> [Prompt]: Print, exactly as they appear in the listing below, the lines from the line with "C102: 100pF (GND, SIG10) -> 12pF (GND, SIG10)" to the line with "R112: 47k (3V3, SIG11) -> 22k (3V3, SIG11)", with both end lines kept.

Start of Block

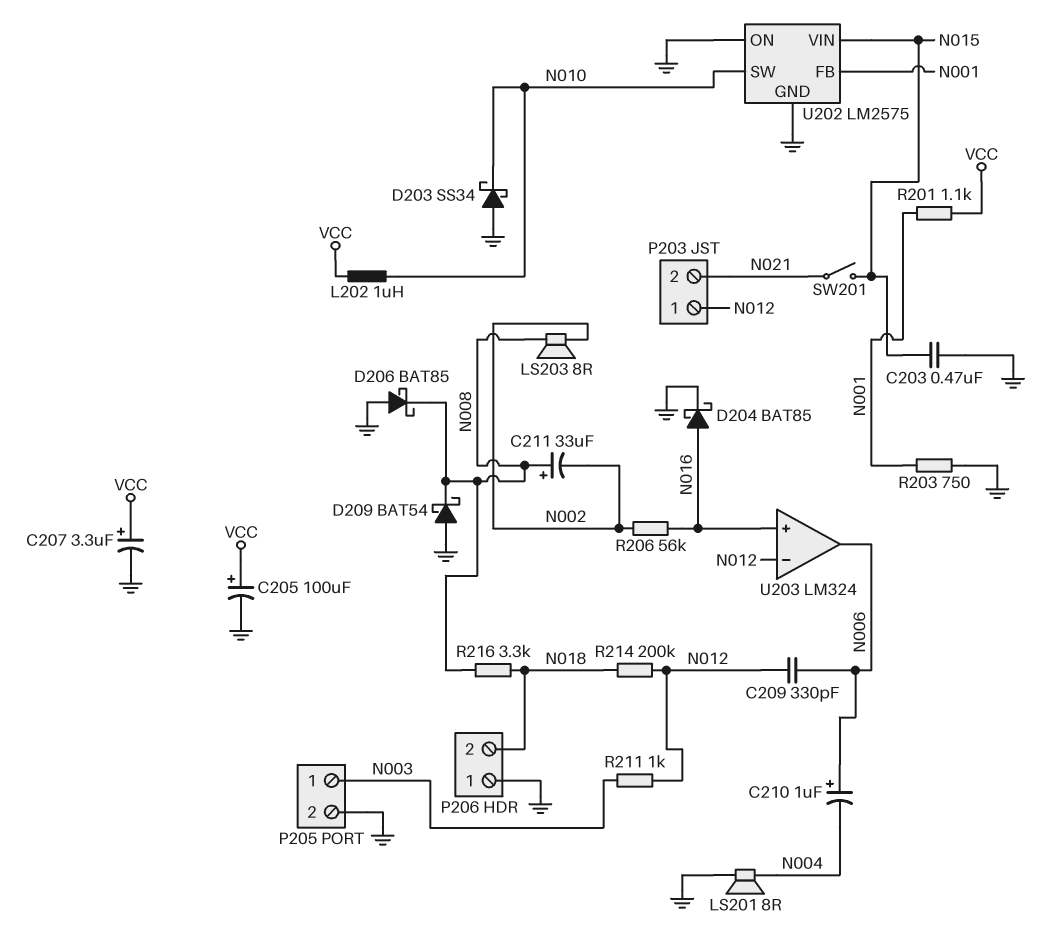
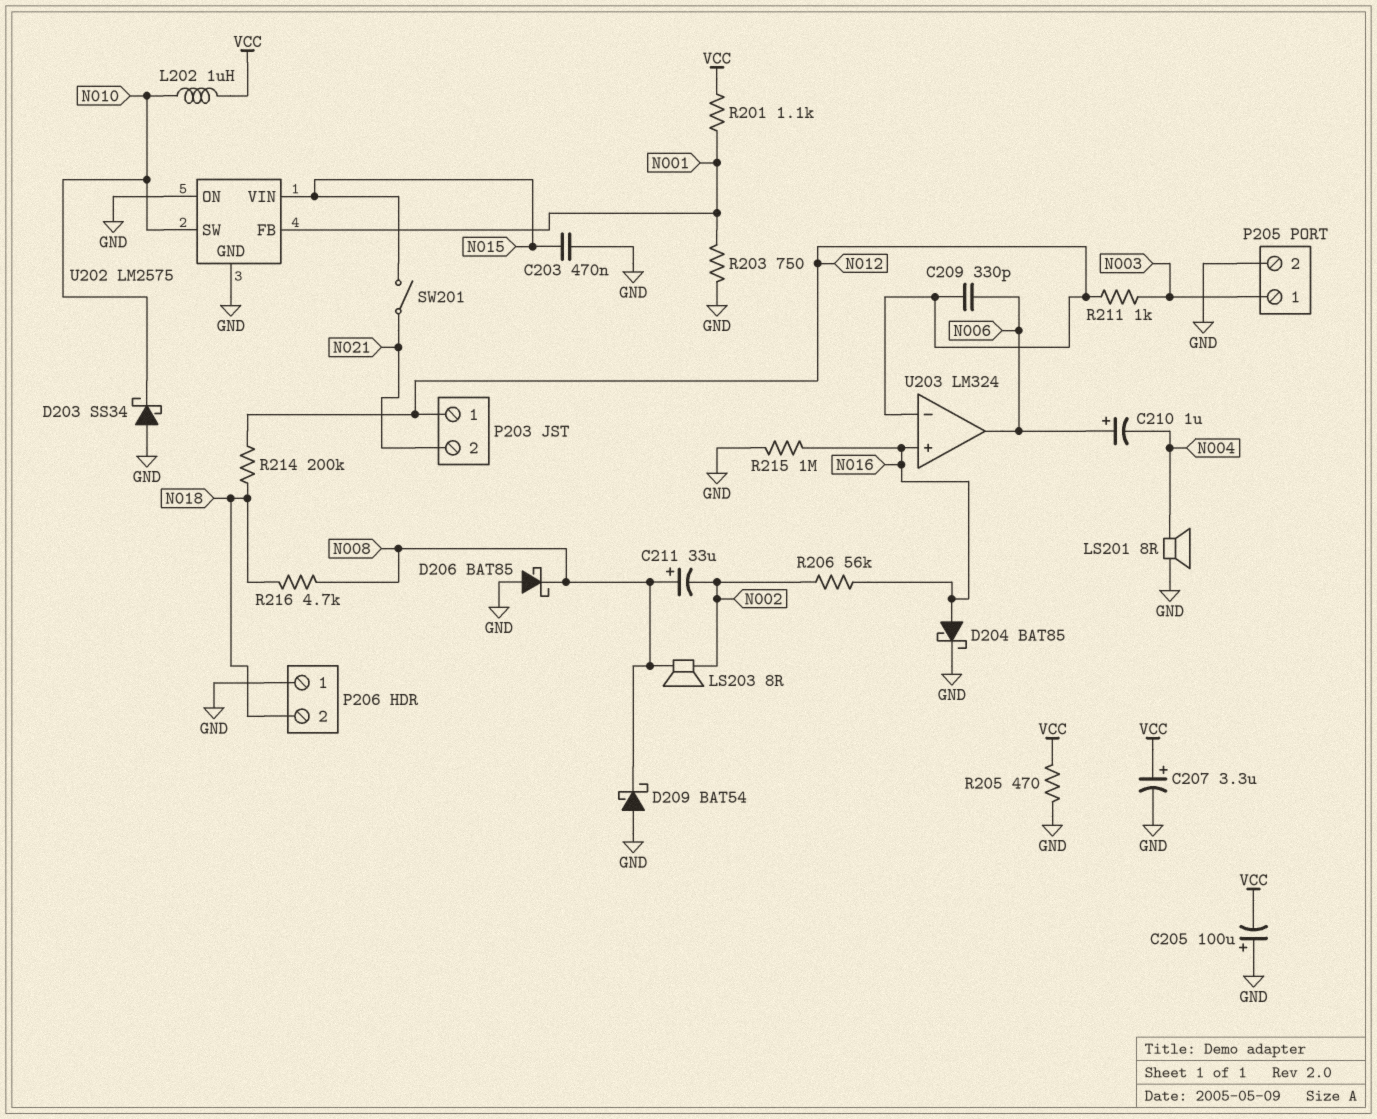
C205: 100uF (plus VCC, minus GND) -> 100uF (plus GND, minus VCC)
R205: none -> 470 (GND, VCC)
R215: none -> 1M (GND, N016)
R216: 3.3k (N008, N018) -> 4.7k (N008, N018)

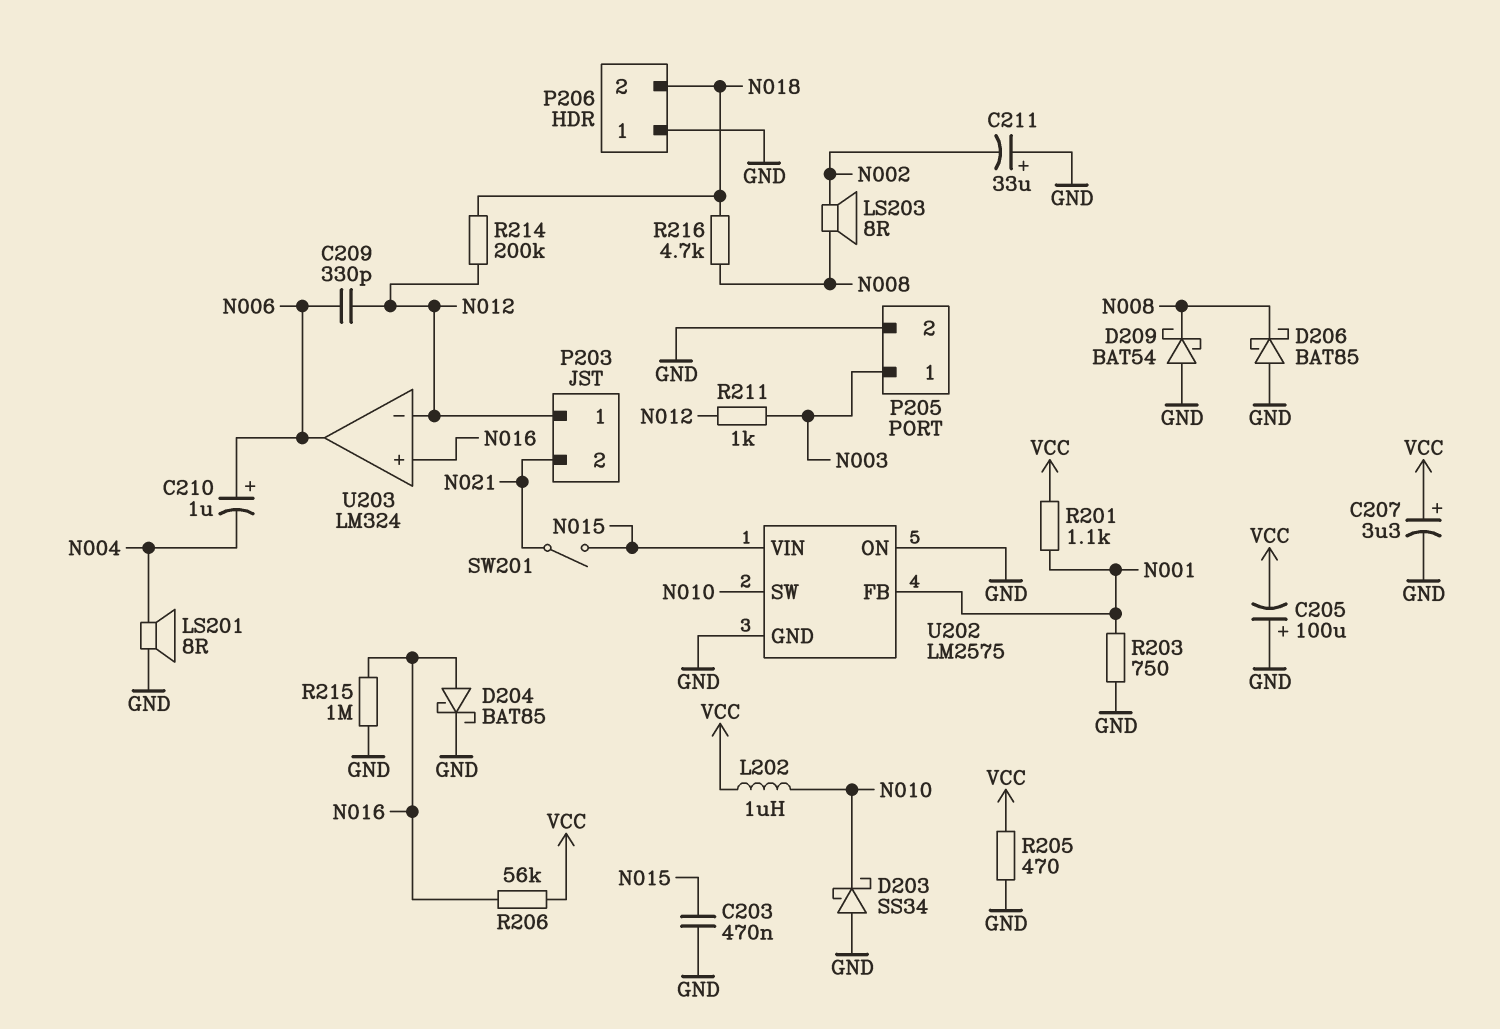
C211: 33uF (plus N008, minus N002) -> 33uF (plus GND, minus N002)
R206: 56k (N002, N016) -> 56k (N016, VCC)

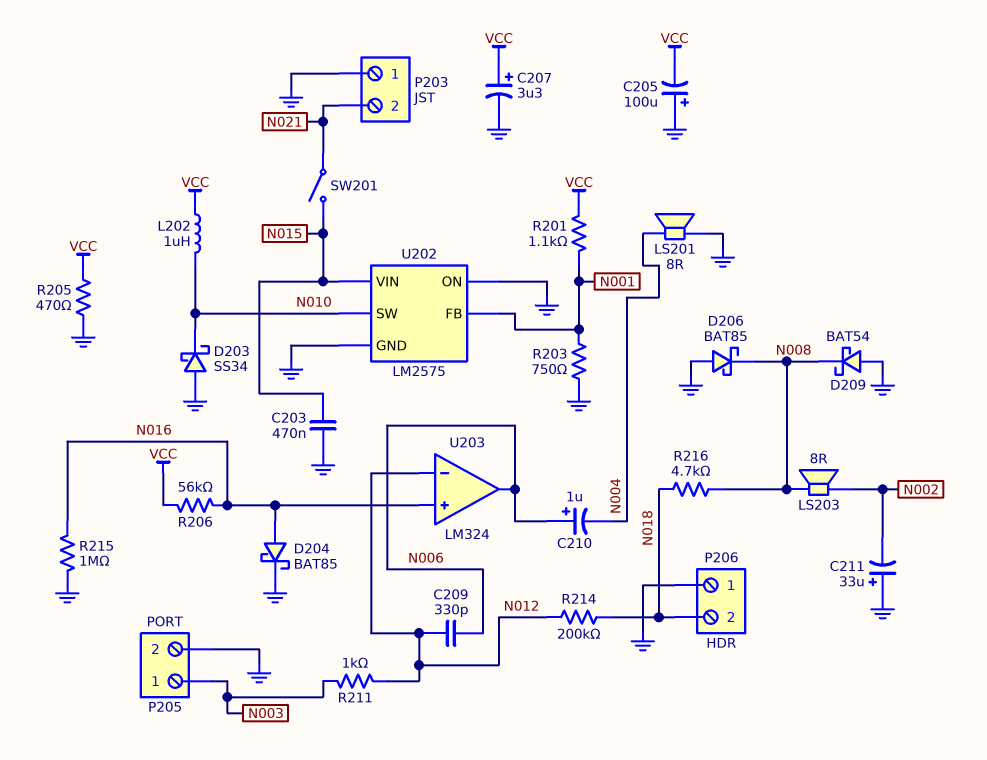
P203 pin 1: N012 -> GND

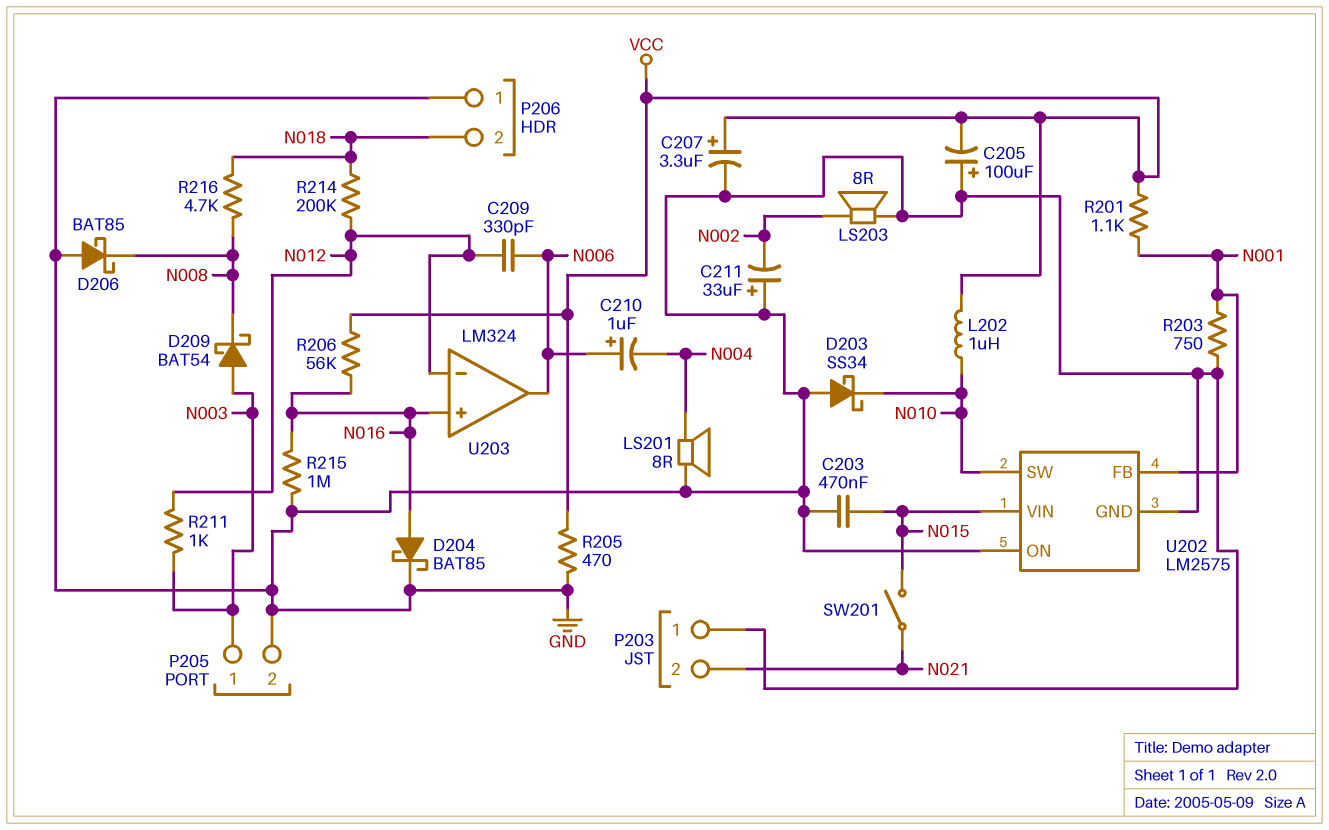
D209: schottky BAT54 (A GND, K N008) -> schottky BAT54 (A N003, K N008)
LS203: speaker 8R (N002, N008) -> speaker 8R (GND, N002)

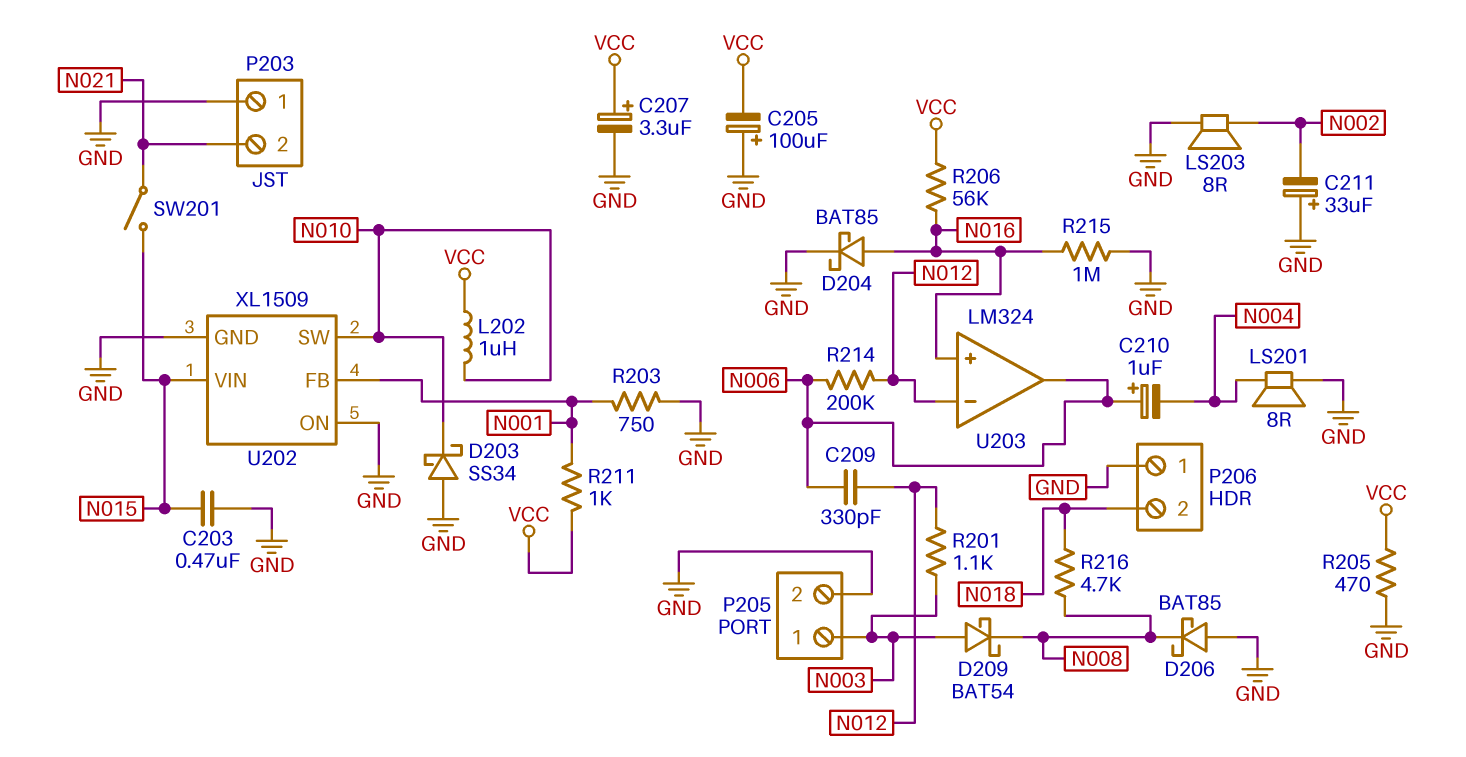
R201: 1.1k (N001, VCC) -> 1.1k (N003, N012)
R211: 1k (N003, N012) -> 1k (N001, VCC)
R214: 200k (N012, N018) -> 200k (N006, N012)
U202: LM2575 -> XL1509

End of Block
Start of Block

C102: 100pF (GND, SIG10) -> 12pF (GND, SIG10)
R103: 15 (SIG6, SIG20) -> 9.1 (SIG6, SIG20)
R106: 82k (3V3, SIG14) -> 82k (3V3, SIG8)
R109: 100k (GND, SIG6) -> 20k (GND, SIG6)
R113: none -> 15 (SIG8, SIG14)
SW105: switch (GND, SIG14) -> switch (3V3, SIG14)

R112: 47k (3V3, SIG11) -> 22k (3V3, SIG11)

End of Block
Start of Block

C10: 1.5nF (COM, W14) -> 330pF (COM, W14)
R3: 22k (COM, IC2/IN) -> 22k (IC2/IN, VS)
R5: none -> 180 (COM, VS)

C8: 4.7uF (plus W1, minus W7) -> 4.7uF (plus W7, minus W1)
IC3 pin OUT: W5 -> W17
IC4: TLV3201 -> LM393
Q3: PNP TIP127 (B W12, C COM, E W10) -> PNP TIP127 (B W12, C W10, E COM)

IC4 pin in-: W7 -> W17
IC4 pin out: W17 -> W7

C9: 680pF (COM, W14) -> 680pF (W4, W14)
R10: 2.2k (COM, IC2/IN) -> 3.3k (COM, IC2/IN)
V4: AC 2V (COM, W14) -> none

End of Block

> [Exercise result]:
C102: 100pF (GND, SIG10) -> 12pF (GND, SIG10)
R103: 15 (SIG6, SIG20) -> 9.1 (SIG6, SIG20)
R106: 82k (3V3, SIG14) -> 82k (3V3, SIG8)
R109: 100k (GND, SIG6) -> 20k (GND, SIG6)
R113: none -> 15 (SIG8, SIG14)
SW105: switch (GND, SIG14) -> switch (3V3, SIG14)

R112: 47k (3V3, SIG11) -> 22k (3V3, SIG11)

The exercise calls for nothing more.